Before-and-after scene images:

* * *

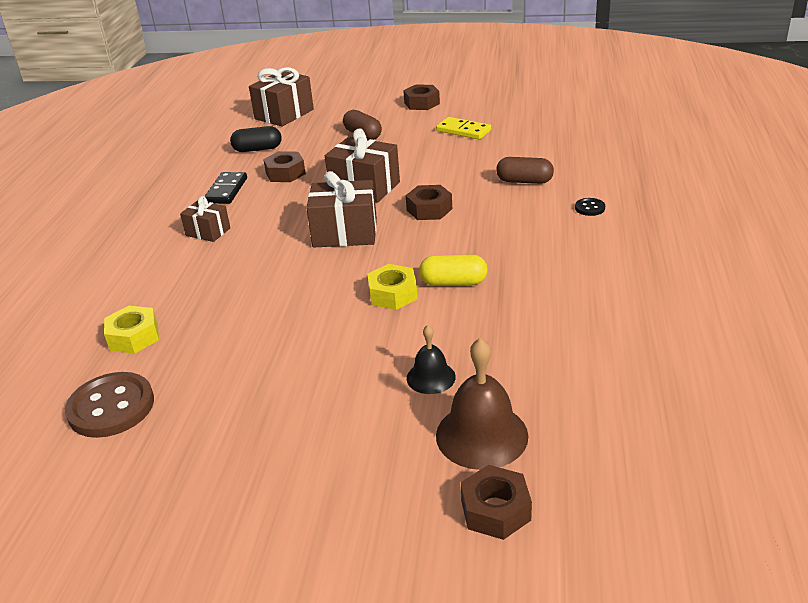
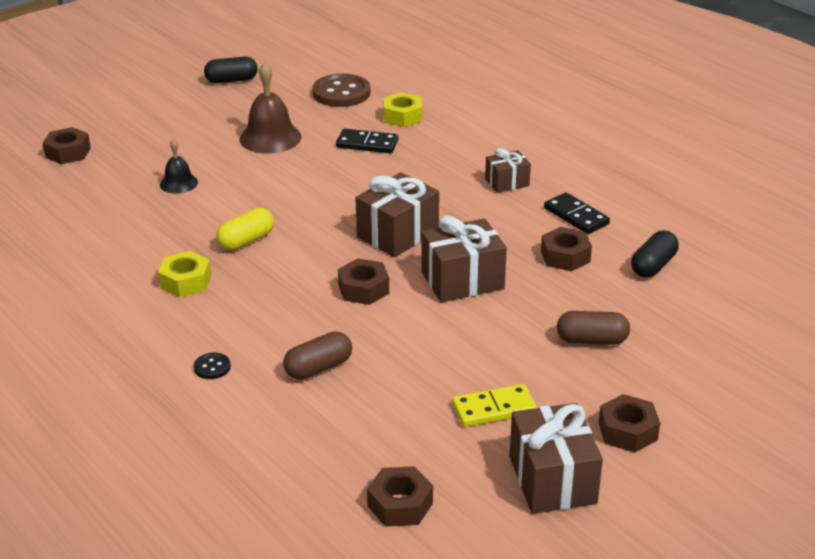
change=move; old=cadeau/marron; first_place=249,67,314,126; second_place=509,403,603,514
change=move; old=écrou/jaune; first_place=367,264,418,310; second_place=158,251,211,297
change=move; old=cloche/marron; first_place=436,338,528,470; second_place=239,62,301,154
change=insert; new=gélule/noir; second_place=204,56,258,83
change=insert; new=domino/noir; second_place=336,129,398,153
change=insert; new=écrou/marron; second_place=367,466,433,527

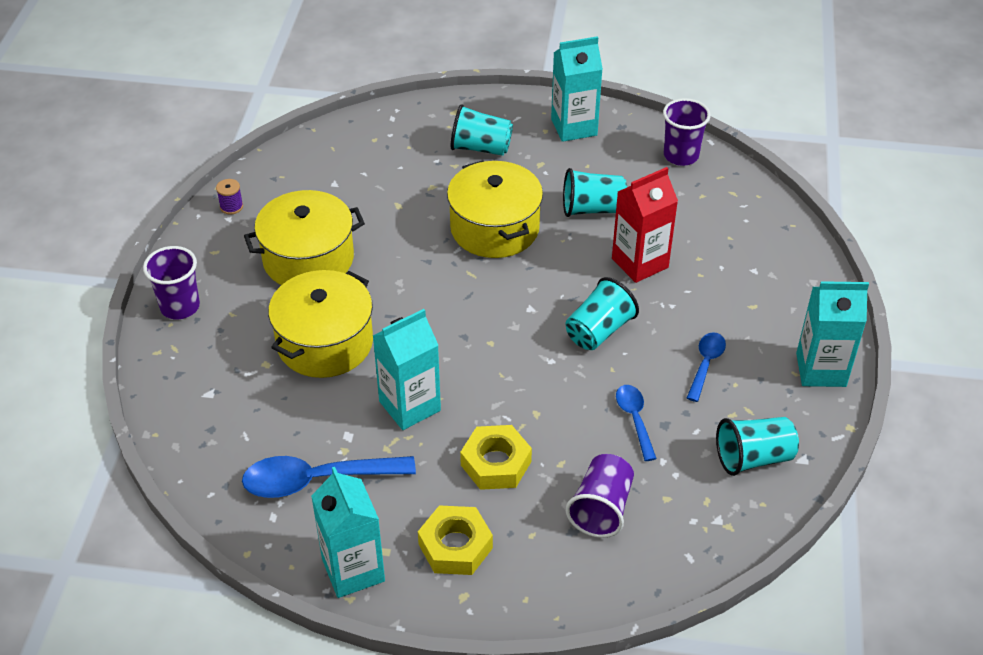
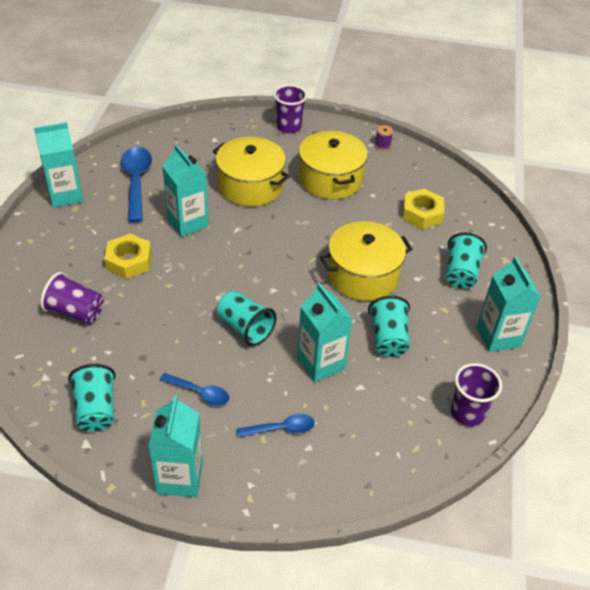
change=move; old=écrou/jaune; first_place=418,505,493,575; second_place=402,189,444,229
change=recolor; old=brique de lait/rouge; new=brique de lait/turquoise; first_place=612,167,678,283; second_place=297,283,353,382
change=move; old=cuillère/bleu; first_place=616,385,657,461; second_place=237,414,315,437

* * *

## REQUIRED ACTION
Please write out all the entries above exactly, but leave out the pictures.

## EXERCISE ANSWER
change=move; old=cadeau/marron; first_place=249,67,314,126; second_place=509,403,603,514
change=move; old=écrou/jaune; first_place=367,264,418,310; second_place=158,251,211,297
change=move; old=cloche/marron; first_place=436,338,528,470; second_place=239,62,301,154
change=insert; new=gélule/noir; second_place=204,56,258,83
change=insert; new=domino/noir; second_place=336,129,398,153
change=insert; new=écrou/marron; second_place=367,466,433,527

change=move; old=écrou/jaune; first_place=418,505,493,575; second_place=402,189,444,229
change=recolor; old=brique de lait/rouge; new=brique de lait/turquoise; first_place=612,167,678,283; second_place=297,283,353,382
change=move; old=cuillère/bleu; first_place=616,385,657,461; second_place=237,414,315,437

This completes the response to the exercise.